====== DATA TO EXAMINE

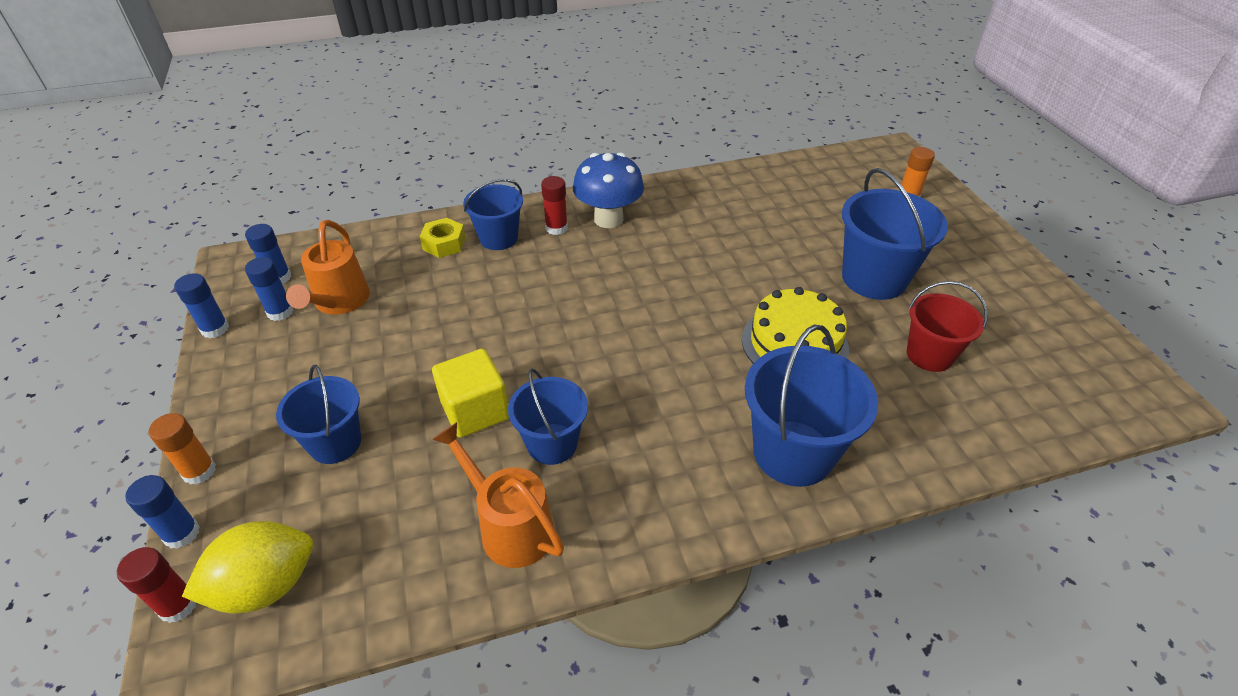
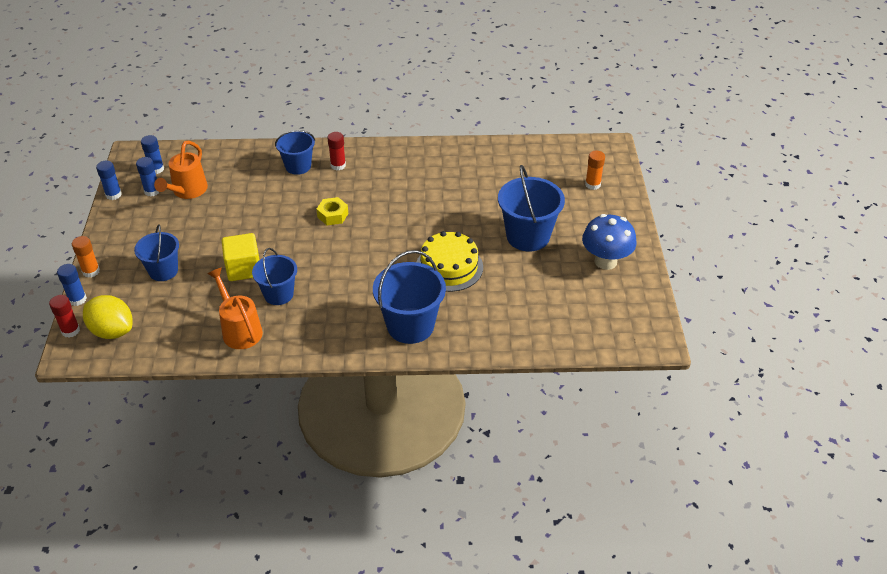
camera: 15 degrees right, 0 degrees up
(266, 586) = (112, 331): yellow lemon -> yellow lemon turned 45 degrees clockwise
(444, 244) = (262, 164): yellow nut -> yellow nut (332, 215)
(608, 219) = (375, 165): blue mushroom -> blue mushroom (605, 261)
(929, 355) = (529, 289): red bucket -> none

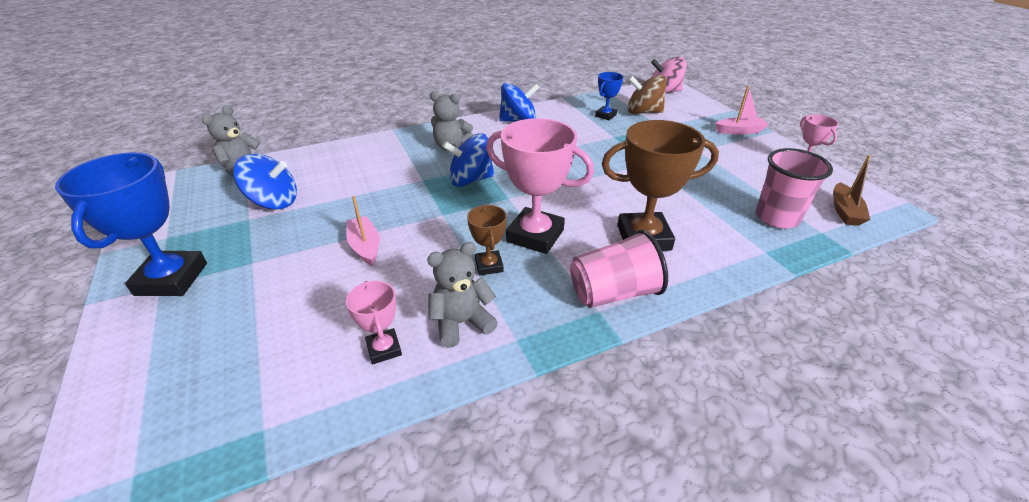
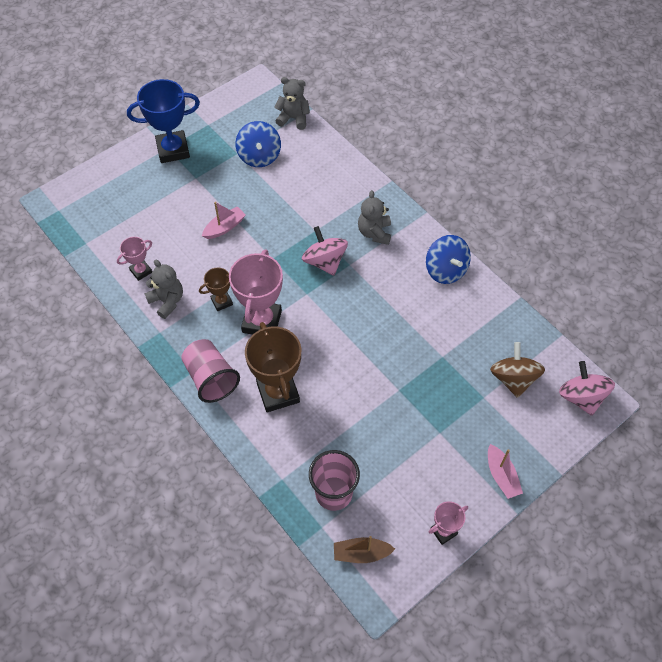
camera: 75 degrees right, 20 degrees up
(470, 180) = (325, 262): blue spinning top -> pink spinning top
(605, 115) = (489, 344): blue trophy -> none

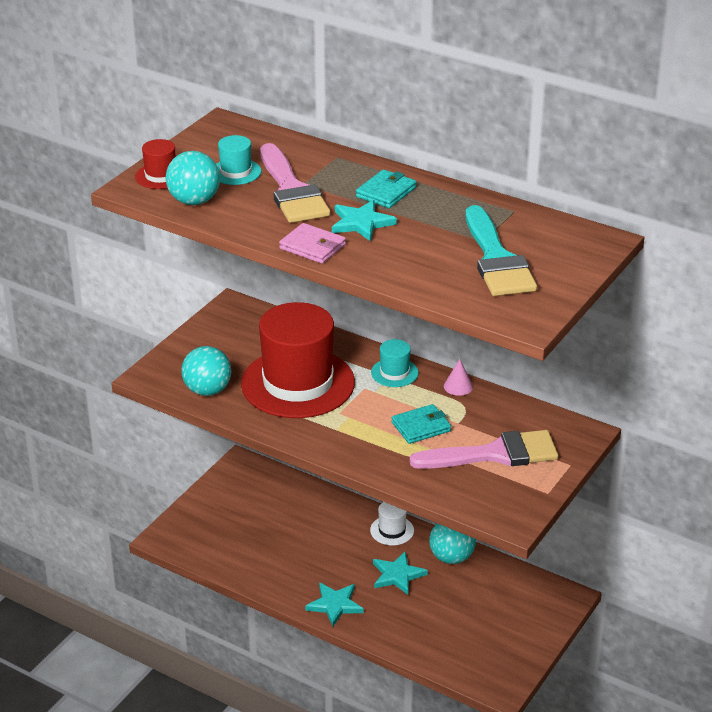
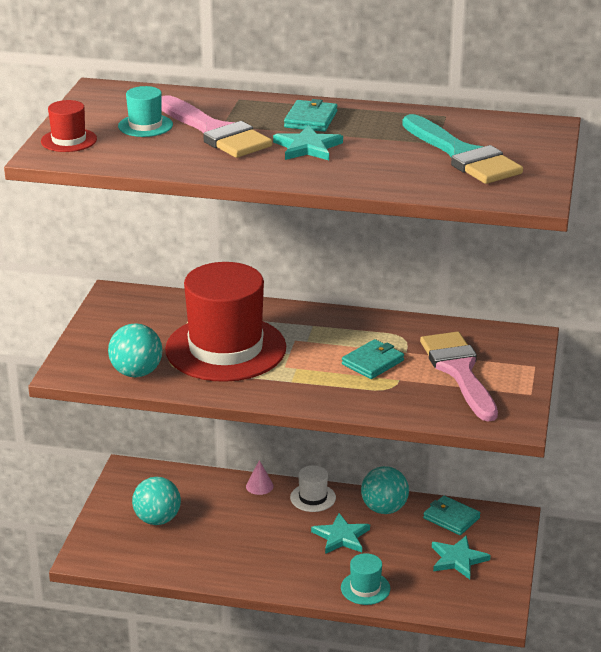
camera: 20 degrees left, 5 degrees down
(194, 201) = (121, 155): turquoise ball -> turquoise ball (157, 519)
(312, 247) = (275, 173): pink wallet -> none
(335, 605) = (295, 578): turquoise star -> turquoise star (458, 559)
(394, 373) = (315, 321): turquoise hat -> turquoise hat (365, 588)
(458, 386) = (385, 321): pink cone -> pink cone (259, 486)
(495, 454) = (459, 371): pink brush -> pink brush turned 75 degrees counterclockwise
(509, 582) = (451, 518): none -> turquoise wallet

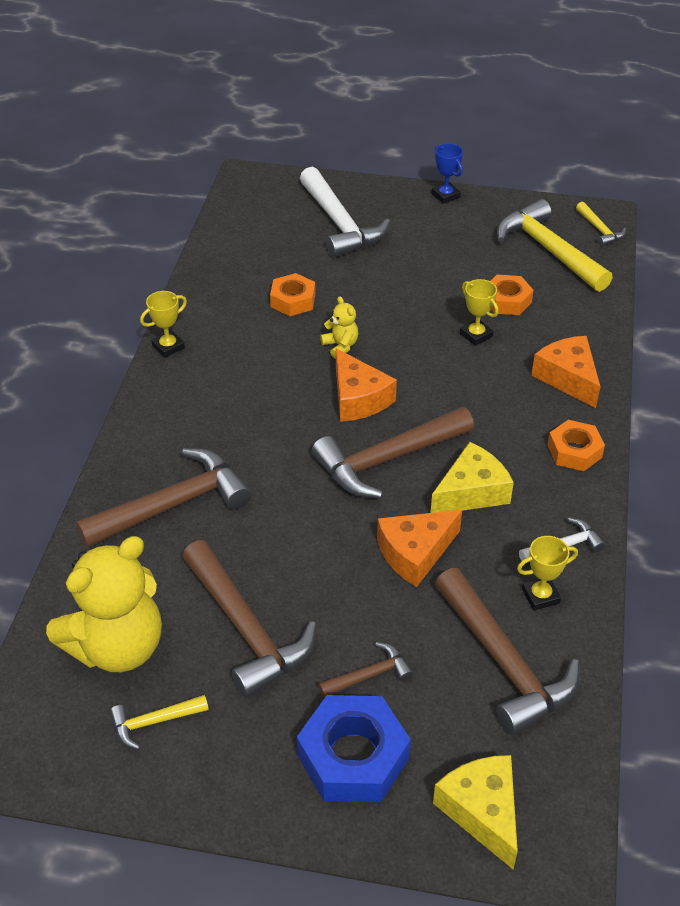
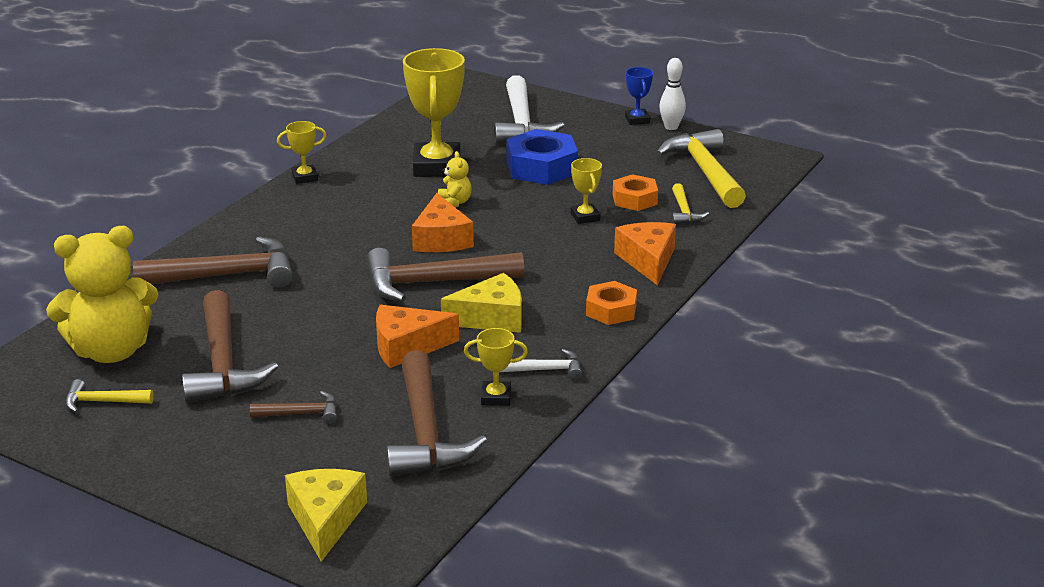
camera: 20 degrees right, 15 degrees down
(293, 300) = (437, 166): orange nut -> yellow trophy
(353, 757) = (245, 460): blue nut -> blue nut (541, 167)
(482, 198) = (671, 127): none -> white bowling pin
(599, 230) = (768, 166): yellow hammer -> yellow hammer (684, 211)

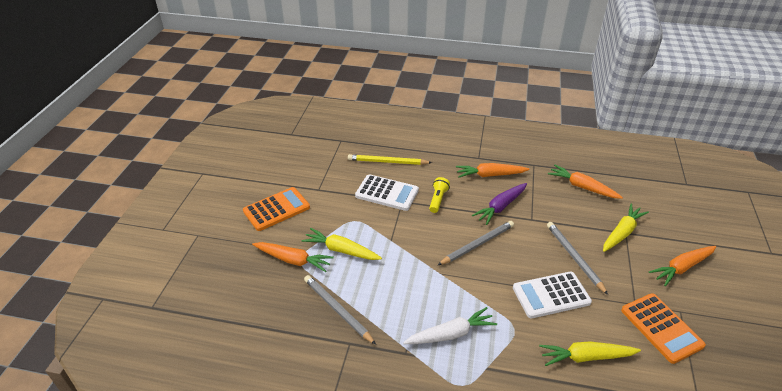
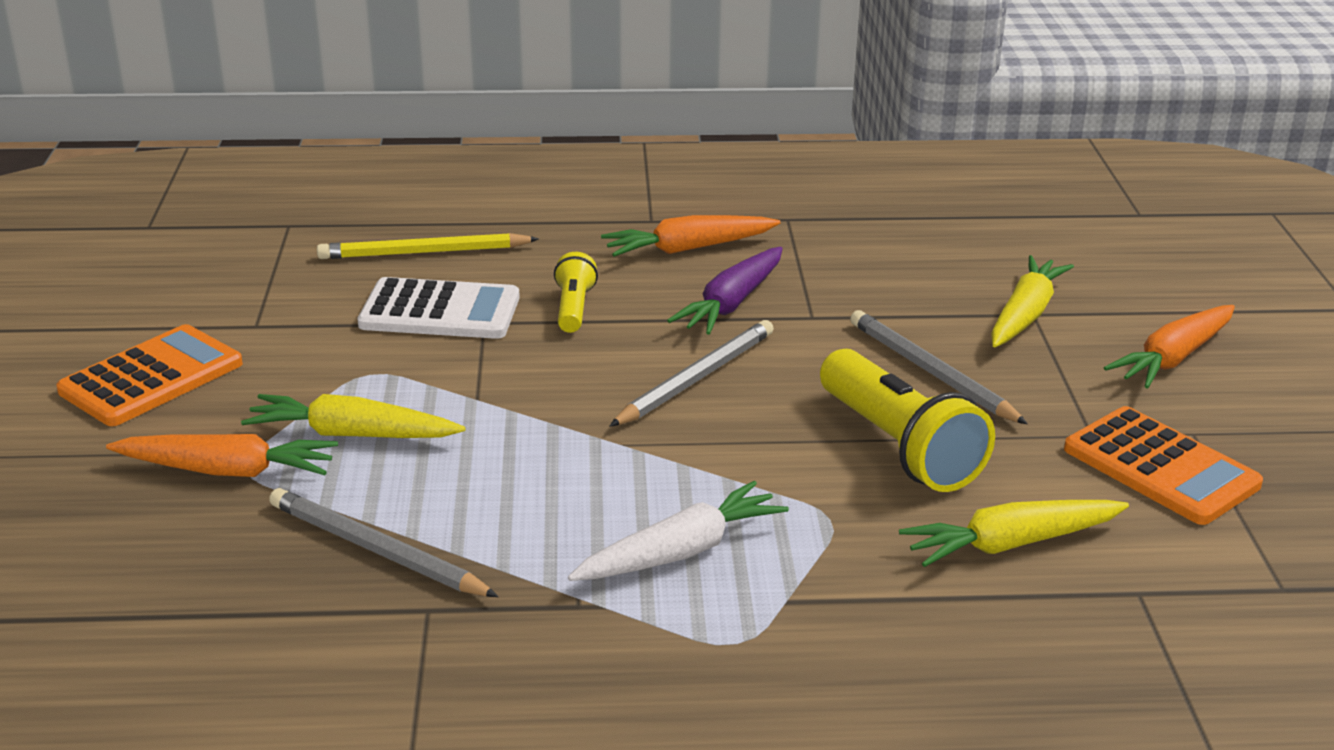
camera: 15 degrees left, 10 degrees down
(551, 295) = (898, 446): white calculator -> yellow flashlight
(582, 187) = (911, 245): orange carrot -> none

============

▶ **PROMPT**
The answer should consist solely of the lines from the one containing "camera: 20 degrees left, 5 degrees down" through the last line of the material, copied exactly, with pictures left out.

▶ **PROBLEM SOLUTION**
camera: 20 degrees left, 5 degrees down
(194, 201) = (121, 155): turquoise ball -> turquoise ball (157, 519)
(312, 247) = (275, 173): pink wallet -> none
(335, 605) = (295, 578): turquoise star -> turquoise star (458, 559)
(394, 373) = (315, 321): turquoise hat -> turquoise hat (365, 588)
(458, 386) = (385, 321): pink cone -> pink cone (259, 486)
(495, 454) = (459, 371): pink brush -> pink brush turned 75 degrees counterclockwise
(509, 582) = (451, 518): none -> turquoise wallet

camera: 20 degrees right, 15 degrees down
(293, 300) = (437, 166): orange nut -> yellow trophy
(353, 757) = (245, 460): blue nut -> blue nut (541, 167)
(482, 198) = (671, 127): none -> white bowling pin
(599, 230) = (768, 166): yellow hammer -> yellow hammer (684, 211)

camera: 15 degrees left, 10 degrees down
(551, 295) = (898, 446): white calculator -> yellow flashlight
(582, 187) = (911, 245): orange carrot -> none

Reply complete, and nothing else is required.